(Data entries)
*-*-*
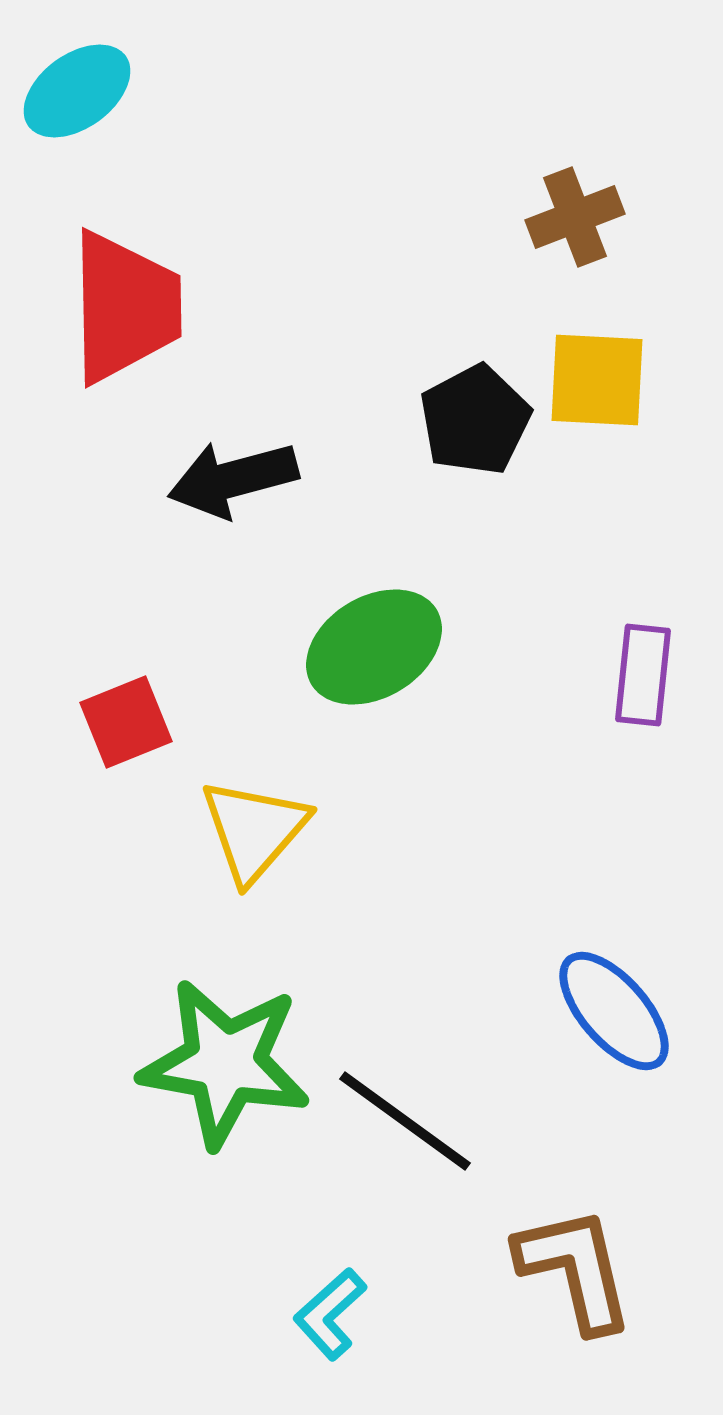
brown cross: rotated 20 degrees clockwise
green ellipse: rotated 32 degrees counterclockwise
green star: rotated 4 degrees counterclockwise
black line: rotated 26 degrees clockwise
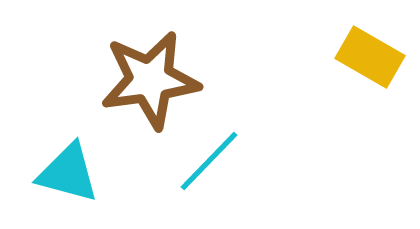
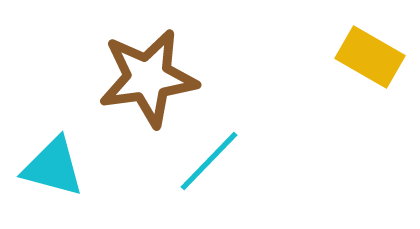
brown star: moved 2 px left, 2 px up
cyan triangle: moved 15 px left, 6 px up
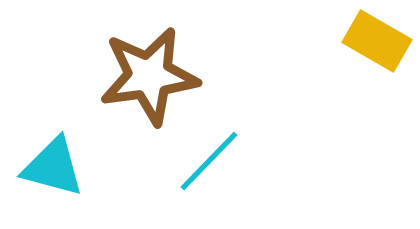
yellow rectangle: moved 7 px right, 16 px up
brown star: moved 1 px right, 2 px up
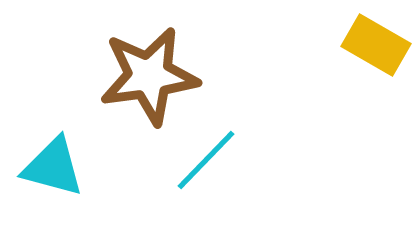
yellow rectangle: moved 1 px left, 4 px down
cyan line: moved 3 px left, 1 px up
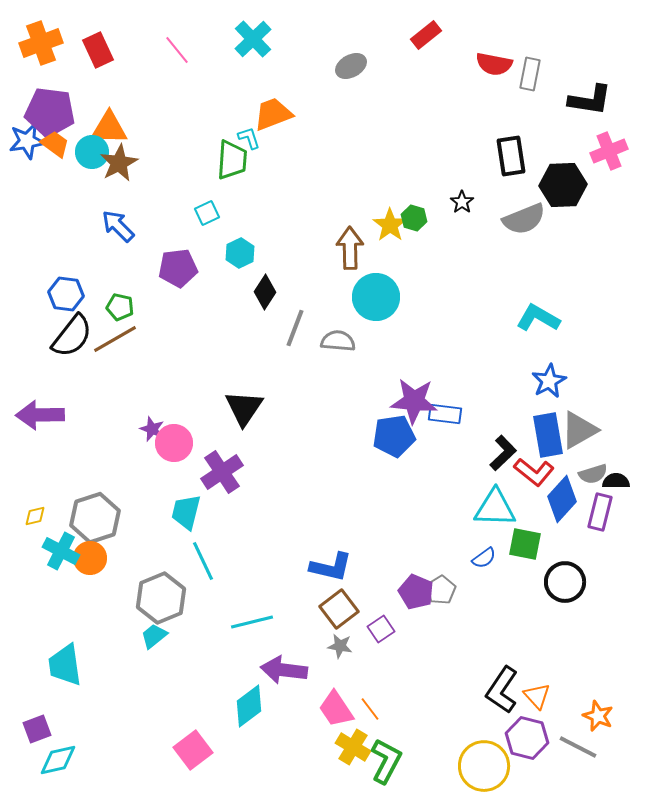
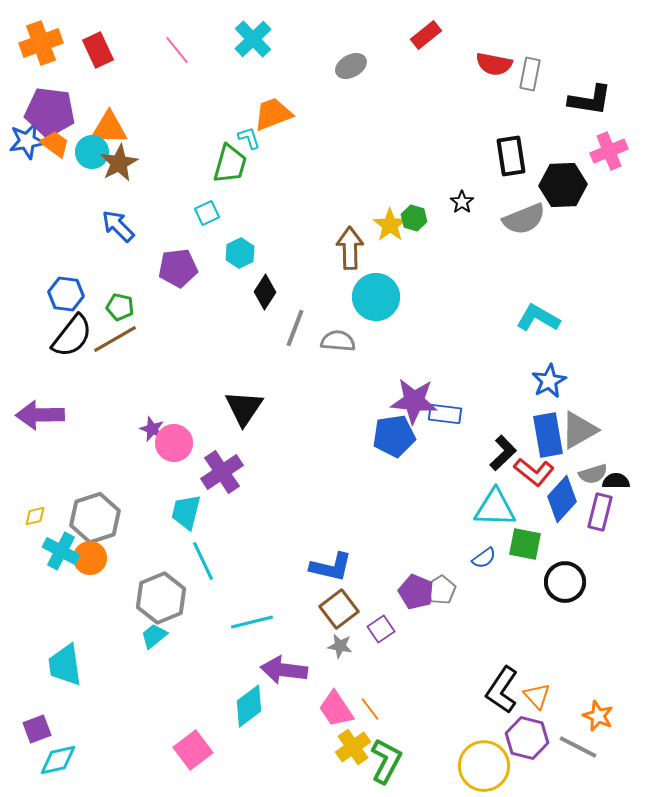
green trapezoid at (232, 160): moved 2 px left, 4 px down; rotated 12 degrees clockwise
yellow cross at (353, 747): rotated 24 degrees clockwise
*-*-*
Instructions to follow ▸
Copy out every line in the entries above word for word, leaving out the pictures.

Reply ▸
brown cross: rotated 20 degrees clockwise
green ellipse: rotated 32 degrees counterclockwise
green star: rotated 4 degrees counterclockwise
black line: rotated 26 degrees clockwise
brown star: moved 2 px left, 2 px up
cyan triangle: moved 15 px left, 6 px up
yellow rectangle: moved 7 px right, 16 px up
brown star: moved 1 px right, 2 px up
yellow rectangle: moved 1 px left, 4 px down
cyan line: moved 3 px left, 1 px up
green trapezoid at (232, 160): moved 2 px left, 4 px down; rotated 12 degrees clockwise
yellow cross at (353, 747): rotated 24 degrees clockwise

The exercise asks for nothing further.